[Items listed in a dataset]
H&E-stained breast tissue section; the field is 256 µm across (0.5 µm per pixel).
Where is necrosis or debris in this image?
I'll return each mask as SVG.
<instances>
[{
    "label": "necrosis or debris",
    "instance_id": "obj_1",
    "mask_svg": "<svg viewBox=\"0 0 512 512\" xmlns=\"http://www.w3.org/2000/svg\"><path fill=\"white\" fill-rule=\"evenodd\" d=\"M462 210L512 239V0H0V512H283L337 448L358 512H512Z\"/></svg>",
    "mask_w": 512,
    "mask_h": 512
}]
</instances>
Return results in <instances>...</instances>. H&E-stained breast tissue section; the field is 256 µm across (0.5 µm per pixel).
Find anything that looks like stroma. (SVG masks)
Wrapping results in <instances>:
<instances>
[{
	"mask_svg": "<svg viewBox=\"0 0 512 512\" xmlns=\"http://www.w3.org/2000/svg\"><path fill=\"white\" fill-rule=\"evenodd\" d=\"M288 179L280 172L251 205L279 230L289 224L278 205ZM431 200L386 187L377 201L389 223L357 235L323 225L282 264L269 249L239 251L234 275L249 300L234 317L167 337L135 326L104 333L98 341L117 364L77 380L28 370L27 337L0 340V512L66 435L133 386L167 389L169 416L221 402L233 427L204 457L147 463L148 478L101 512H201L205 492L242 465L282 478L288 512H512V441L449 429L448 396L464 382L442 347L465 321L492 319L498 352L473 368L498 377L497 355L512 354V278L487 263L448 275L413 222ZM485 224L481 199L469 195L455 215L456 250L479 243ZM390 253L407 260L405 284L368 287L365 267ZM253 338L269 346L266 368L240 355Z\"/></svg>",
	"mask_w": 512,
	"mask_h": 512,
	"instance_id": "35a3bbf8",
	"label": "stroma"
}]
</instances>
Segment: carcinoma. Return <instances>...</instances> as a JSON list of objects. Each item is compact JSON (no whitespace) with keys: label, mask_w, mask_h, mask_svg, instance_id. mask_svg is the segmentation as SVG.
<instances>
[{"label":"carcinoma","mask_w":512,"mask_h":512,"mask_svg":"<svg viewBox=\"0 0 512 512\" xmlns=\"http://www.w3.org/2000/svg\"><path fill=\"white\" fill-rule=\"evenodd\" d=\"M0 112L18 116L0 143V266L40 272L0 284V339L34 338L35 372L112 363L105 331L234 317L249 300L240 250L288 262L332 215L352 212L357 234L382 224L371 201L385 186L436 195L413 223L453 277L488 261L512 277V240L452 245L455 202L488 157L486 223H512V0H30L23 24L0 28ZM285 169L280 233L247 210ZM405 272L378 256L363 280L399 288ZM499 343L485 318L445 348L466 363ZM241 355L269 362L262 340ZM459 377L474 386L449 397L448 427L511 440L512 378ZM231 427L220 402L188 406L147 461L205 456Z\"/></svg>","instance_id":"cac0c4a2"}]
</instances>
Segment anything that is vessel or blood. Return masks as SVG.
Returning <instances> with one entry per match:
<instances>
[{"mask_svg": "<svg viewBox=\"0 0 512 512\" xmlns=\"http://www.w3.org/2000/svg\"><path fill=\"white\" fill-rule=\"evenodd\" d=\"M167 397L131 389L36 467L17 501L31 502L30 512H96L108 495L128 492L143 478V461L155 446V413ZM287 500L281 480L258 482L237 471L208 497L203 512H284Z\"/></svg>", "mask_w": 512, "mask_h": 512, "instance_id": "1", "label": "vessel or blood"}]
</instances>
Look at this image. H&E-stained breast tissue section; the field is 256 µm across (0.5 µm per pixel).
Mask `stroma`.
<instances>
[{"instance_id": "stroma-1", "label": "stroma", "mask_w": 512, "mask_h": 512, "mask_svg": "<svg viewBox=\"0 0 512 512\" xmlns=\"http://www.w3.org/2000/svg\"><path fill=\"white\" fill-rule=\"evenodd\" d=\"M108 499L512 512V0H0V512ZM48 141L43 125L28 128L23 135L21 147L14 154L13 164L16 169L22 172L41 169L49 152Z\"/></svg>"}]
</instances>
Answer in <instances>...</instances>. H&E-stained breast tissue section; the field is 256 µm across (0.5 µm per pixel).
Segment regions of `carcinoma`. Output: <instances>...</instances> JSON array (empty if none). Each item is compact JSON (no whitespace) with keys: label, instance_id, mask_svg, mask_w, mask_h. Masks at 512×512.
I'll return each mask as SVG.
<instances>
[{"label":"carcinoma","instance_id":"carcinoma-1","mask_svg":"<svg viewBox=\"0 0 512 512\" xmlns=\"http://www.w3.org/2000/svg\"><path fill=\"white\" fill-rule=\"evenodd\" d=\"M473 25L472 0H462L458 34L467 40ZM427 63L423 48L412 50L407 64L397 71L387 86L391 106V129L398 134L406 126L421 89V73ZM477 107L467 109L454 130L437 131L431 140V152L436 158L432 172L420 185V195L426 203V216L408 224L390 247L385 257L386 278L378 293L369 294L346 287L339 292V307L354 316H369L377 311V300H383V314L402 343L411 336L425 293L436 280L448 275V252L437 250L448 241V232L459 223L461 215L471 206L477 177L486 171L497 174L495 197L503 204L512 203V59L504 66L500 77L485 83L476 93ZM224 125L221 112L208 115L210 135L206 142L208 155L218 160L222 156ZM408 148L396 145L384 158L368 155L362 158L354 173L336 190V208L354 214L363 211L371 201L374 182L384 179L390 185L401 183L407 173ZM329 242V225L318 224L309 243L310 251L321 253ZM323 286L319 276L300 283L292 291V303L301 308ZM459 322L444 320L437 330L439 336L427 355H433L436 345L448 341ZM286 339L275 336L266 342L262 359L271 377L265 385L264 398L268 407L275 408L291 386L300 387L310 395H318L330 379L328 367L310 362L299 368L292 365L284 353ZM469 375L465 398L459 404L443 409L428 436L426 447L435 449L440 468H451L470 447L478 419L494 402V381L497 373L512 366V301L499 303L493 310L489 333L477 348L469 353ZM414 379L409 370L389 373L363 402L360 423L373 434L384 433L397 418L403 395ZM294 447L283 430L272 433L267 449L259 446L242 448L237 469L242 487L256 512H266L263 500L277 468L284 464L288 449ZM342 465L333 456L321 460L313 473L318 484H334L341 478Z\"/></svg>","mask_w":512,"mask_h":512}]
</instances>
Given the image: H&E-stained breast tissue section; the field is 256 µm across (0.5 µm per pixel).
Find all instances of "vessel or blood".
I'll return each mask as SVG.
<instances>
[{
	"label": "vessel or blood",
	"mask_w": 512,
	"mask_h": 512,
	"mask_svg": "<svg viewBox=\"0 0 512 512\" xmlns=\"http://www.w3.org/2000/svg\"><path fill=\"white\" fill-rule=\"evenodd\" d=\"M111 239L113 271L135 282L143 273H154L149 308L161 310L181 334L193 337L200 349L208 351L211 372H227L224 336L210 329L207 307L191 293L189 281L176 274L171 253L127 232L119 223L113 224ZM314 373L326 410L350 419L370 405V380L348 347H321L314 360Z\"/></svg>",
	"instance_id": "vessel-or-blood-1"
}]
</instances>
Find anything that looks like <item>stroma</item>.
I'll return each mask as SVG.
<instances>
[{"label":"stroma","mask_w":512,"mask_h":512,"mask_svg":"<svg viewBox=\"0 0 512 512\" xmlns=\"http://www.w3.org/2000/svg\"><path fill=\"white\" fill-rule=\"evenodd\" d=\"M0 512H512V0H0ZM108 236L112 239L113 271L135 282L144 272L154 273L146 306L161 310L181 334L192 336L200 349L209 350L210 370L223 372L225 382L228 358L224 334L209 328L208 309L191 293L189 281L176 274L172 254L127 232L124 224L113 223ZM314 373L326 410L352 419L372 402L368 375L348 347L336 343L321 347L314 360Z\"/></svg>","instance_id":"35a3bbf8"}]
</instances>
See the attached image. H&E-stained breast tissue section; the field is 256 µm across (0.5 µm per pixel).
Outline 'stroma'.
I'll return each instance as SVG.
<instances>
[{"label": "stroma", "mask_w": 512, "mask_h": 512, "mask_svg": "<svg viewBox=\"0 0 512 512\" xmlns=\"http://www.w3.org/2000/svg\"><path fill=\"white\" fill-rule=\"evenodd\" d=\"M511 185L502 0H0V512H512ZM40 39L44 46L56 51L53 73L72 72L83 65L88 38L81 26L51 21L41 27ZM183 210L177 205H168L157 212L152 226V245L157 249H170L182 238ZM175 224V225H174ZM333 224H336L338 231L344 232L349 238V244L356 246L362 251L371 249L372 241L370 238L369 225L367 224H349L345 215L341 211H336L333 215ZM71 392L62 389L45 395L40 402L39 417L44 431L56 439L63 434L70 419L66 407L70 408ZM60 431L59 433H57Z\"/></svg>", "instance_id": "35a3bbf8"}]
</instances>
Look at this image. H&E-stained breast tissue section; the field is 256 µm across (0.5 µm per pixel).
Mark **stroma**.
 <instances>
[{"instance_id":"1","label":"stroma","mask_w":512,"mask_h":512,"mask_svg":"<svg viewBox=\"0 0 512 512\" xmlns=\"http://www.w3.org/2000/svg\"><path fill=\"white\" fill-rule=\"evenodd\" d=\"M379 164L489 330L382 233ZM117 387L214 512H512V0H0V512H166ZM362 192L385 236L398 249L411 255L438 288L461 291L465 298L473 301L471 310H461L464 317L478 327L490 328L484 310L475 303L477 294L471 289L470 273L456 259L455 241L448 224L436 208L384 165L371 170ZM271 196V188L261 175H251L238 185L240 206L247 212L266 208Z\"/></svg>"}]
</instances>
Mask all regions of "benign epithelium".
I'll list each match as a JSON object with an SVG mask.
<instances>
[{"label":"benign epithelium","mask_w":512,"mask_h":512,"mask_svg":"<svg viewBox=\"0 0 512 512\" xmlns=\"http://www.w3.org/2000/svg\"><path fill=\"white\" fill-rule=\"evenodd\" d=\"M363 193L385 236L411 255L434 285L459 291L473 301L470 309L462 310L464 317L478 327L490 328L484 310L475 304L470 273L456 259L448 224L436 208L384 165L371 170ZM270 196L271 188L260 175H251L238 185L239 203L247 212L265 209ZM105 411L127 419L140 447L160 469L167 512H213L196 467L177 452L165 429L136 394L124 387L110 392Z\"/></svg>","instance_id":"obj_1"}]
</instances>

◆ Goal ◆
Copy exactly the lines from the top of the entries through the line with "Return results in" in it, please, keeping both ends and adding nothing.

◆ Written answer ◆
H&E-stained breast tissue section; the field is 256 µm across (0.5 µm per pixel).
Where is necrosis or debris in this image?
I'll return each mask as SVG.
<instances>
[{
    "label": "necrosis or debris",
    "instance_id": "obj_1",
    "mask_svg": "<svg viewBox=\"0 0 512 512\" xmlns=\"http://www.w3.org/2000/svg\"><path fill=\"white\" fill-rule=\"evenodd\" d=\"M462 210L512 239V0H0V512H283L337 448L358 512H512Z\"/></svg>",
    "mask_w": 512,
    "mask_h": 512
}]
</instances>
Return results in <instances>...</instances>. H&E-stained breast tissue section; the field is 256 µm across (0.5 µm per pixel).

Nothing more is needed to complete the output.